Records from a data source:
══════

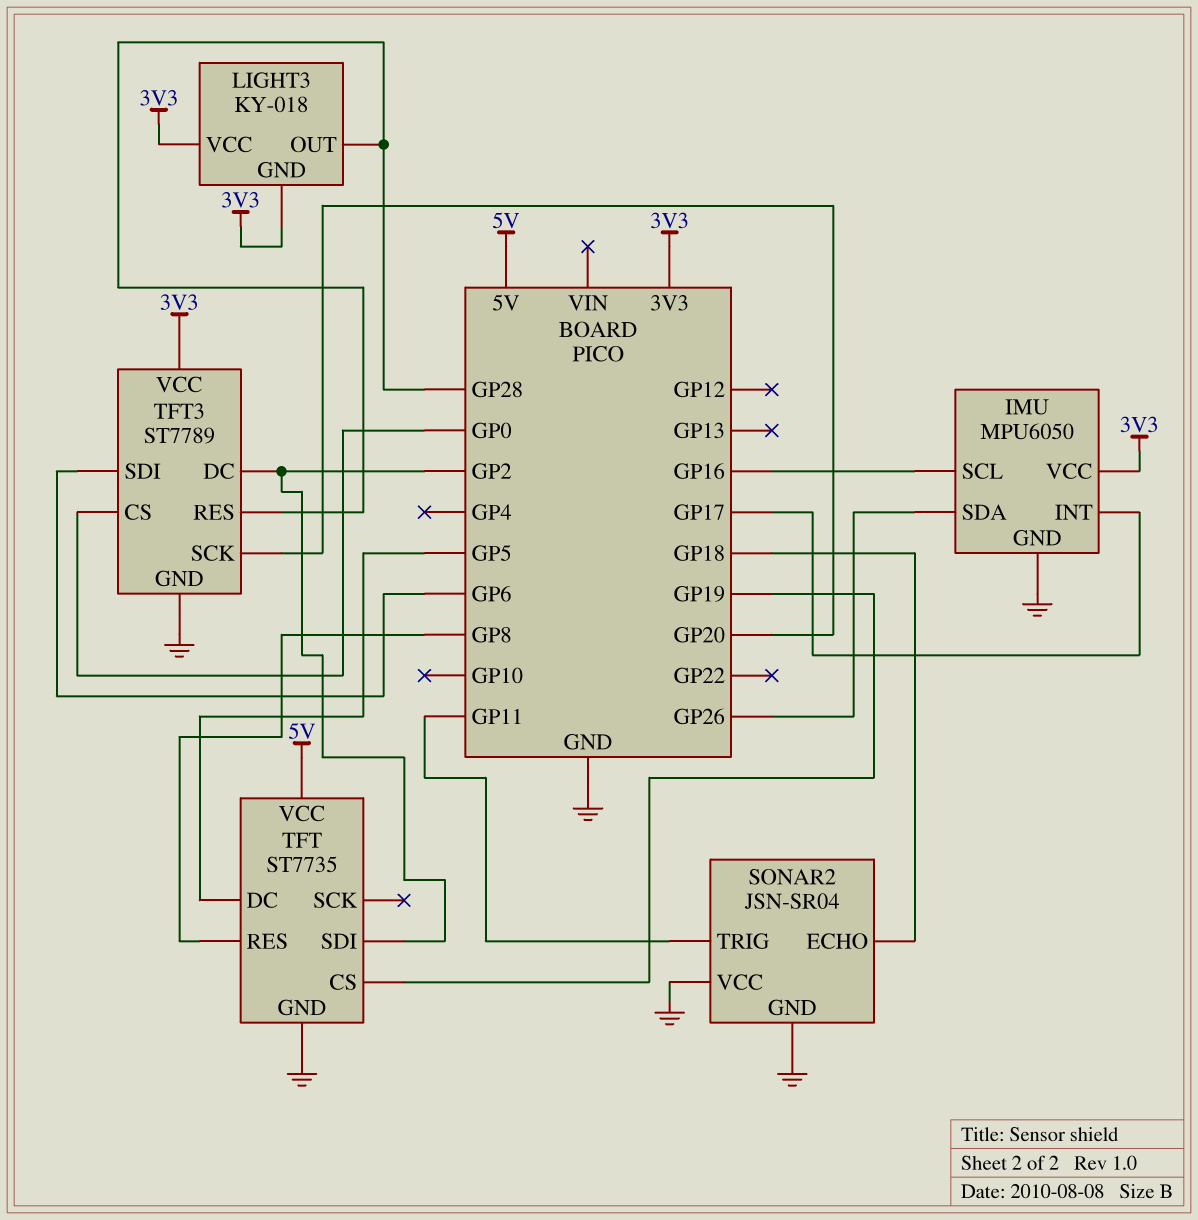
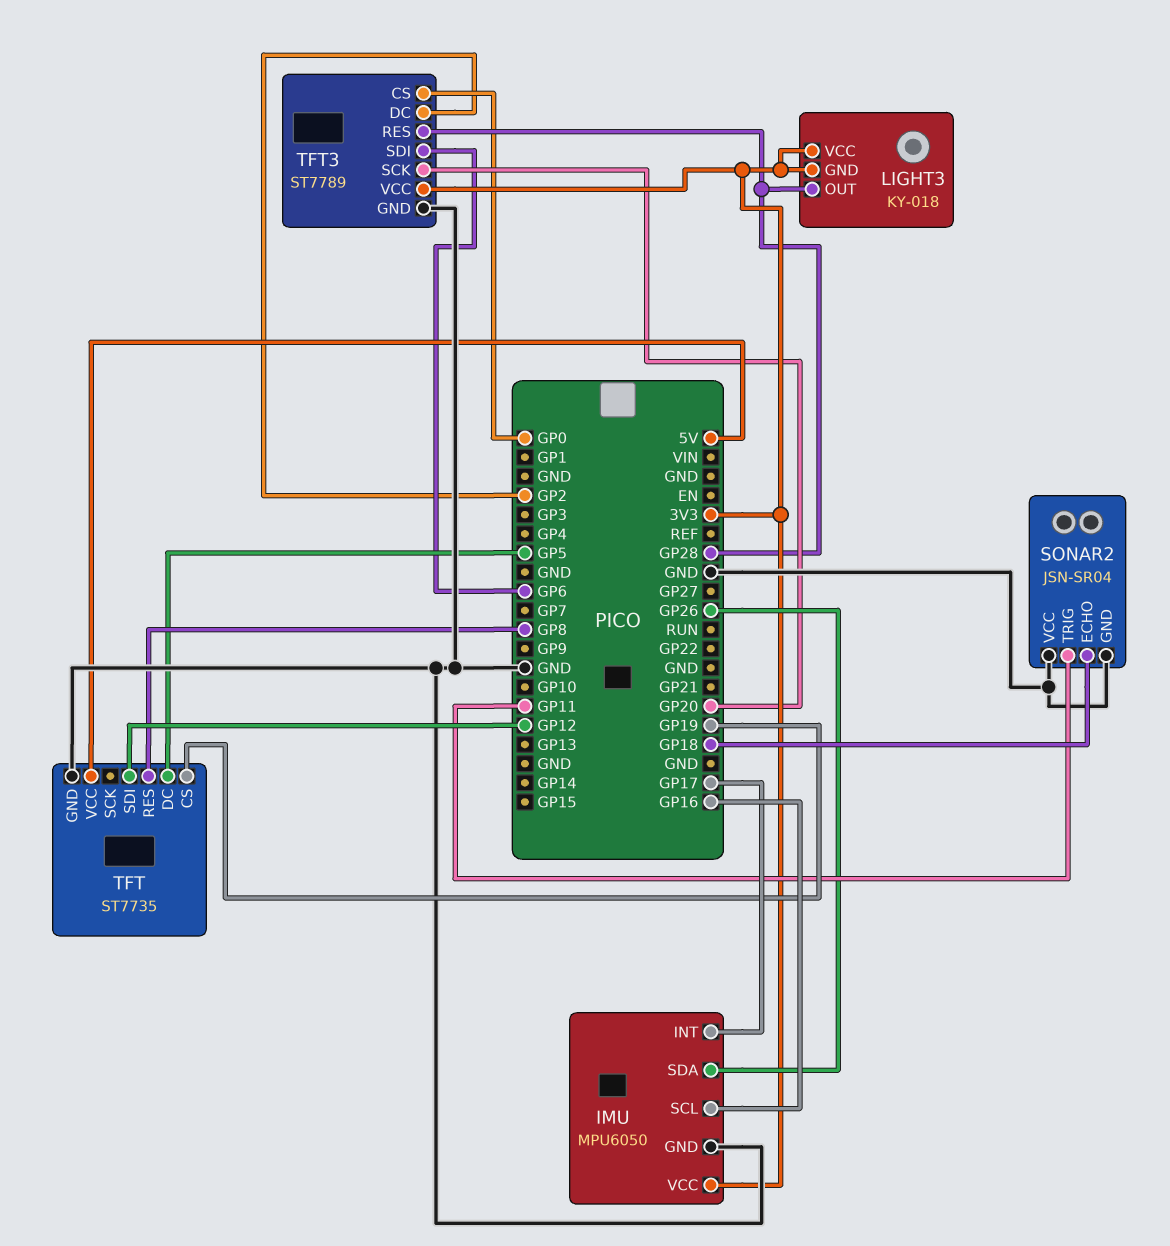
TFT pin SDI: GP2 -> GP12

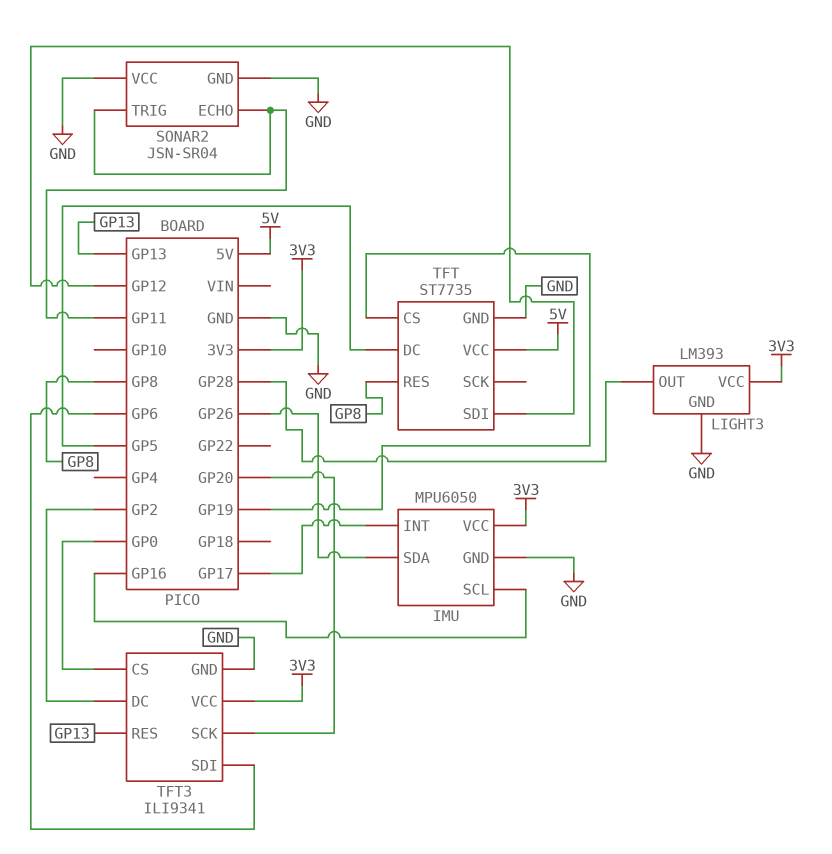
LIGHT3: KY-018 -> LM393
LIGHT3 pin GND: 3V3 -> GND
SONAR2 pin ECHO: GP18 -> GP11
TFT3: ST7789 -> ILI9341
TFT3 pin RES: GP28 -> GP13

══════

• **TASK BRIEF**:
The lines from the one holding "LIGHT3: KY-018 -> LM393" to the final line of the entries, both included, are what should be output, exactly and alone.

• **ANSWER TO THE EXERCISE**:
LIGHT3: KY-018 -> LM393
LIGHT3 pin GND: 3V3 -> GND
SONAR2 pin ECHO: GP18 -> GP11
TFT3: ST7789 -> ILI9341
TFT3 pin RES: GP28 -> GP13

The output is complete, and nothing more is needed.